Below, find each line holding "VCELL" and state how many there are, using the number alone.
▬▬▬▬▬▬
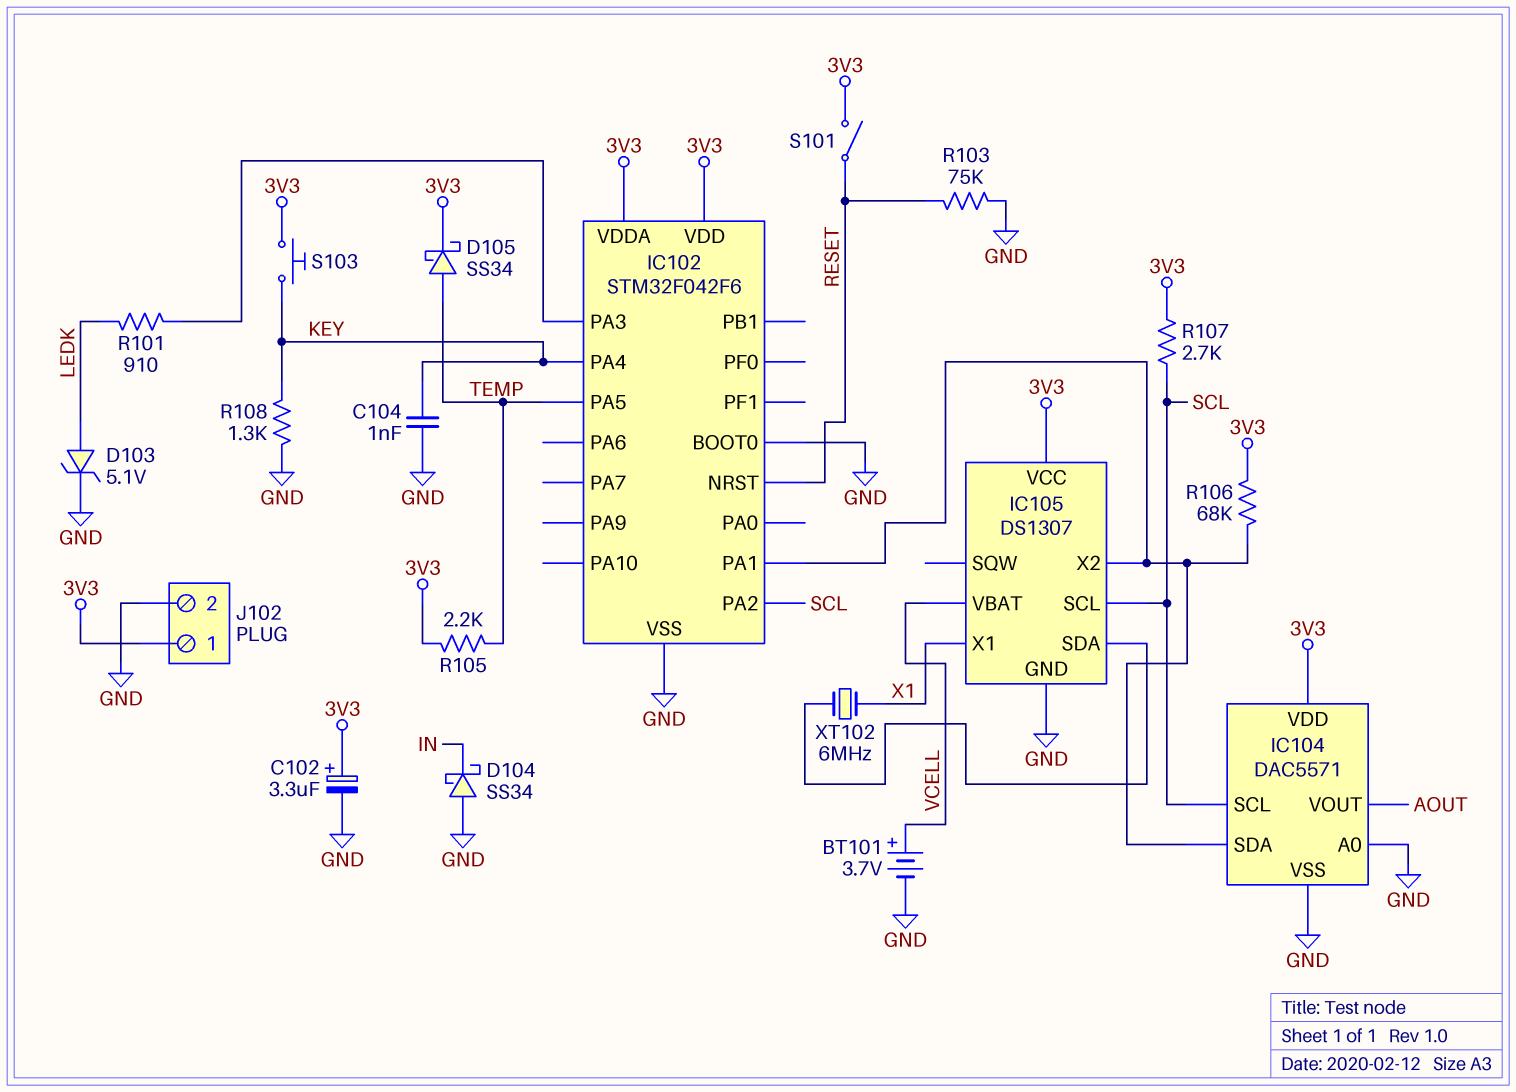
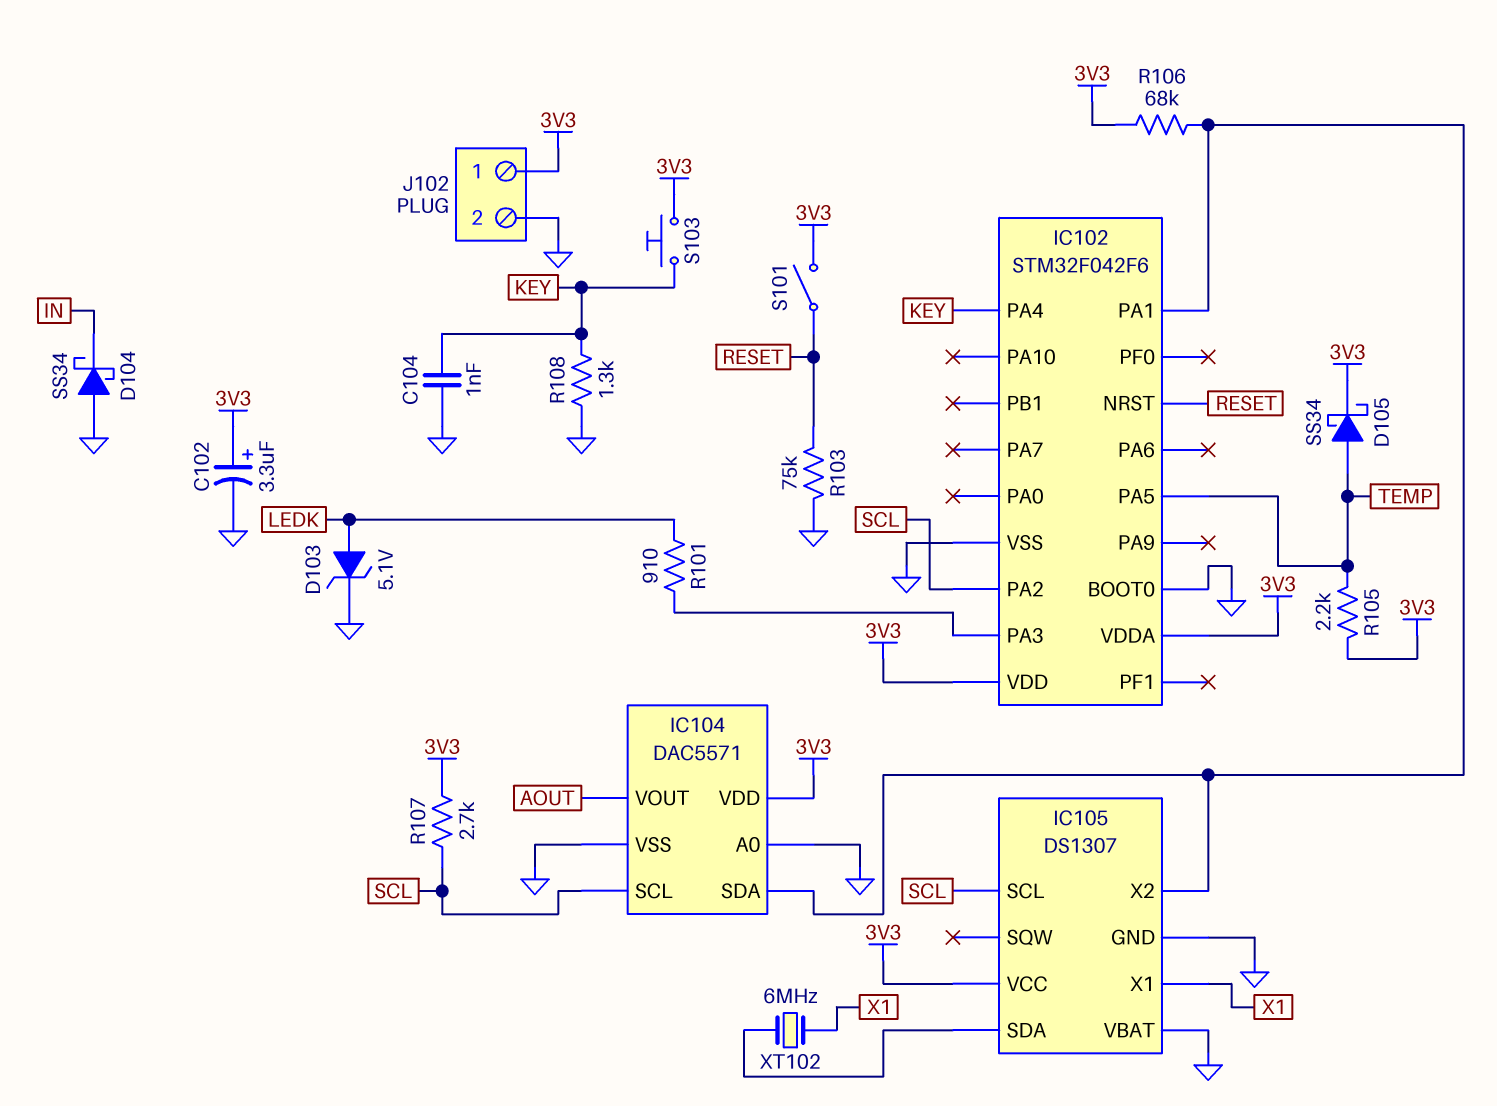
BT101: 3.7V (plus VCELL, minus GND) -> none
IC105 pin VBAT: VCELL -> GND

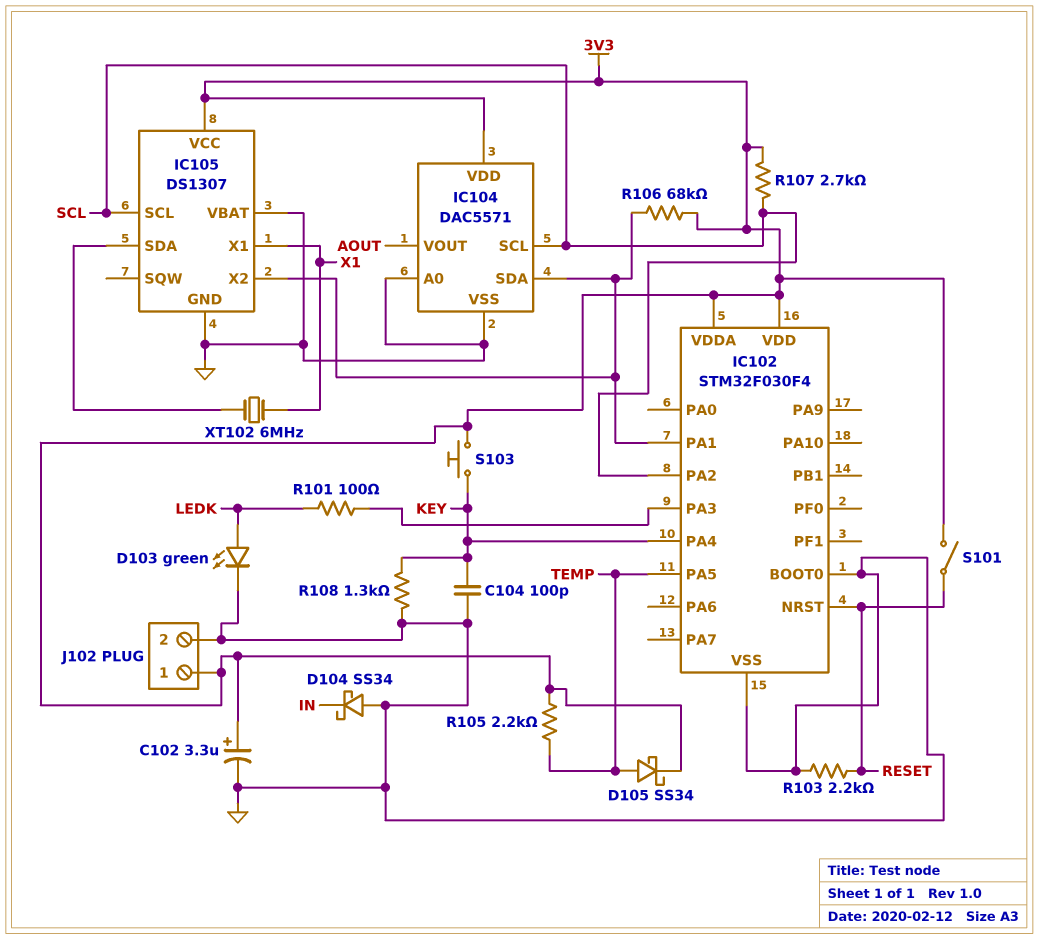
C104: 1nF (GND, KEY) -> 100pF (GND, KEY)
D103: zener 5.1V (A LEDK, K GND) -> LED green (A LEDK, K GND)
IC102: STM32F042F6 -> STM32F030F4
R101: 910 (IC102/PA3, LEDK) -> 100 (IC102/PA3, LEDK)
R103: 75k (GND, RESET) -> 2.2k (GND, RESET)

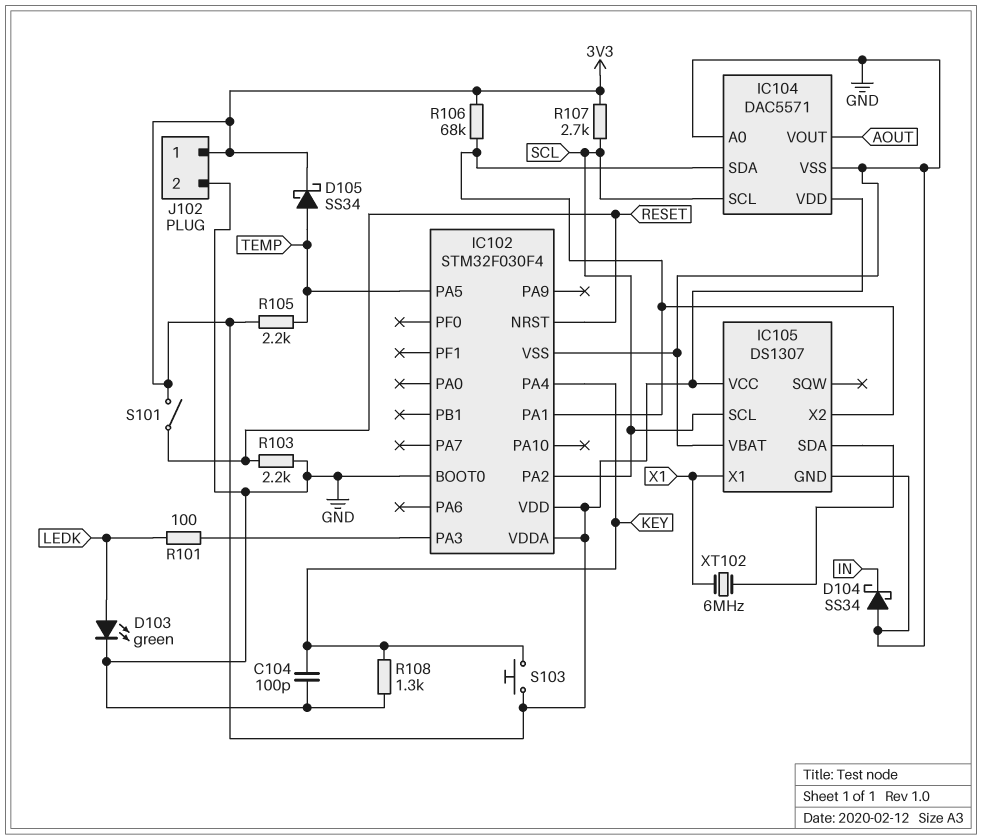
C102: 3.3uF (plus 3V3, minus GND) -> none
▬▬▬▬▬▬
__TASK OUTPUT__
2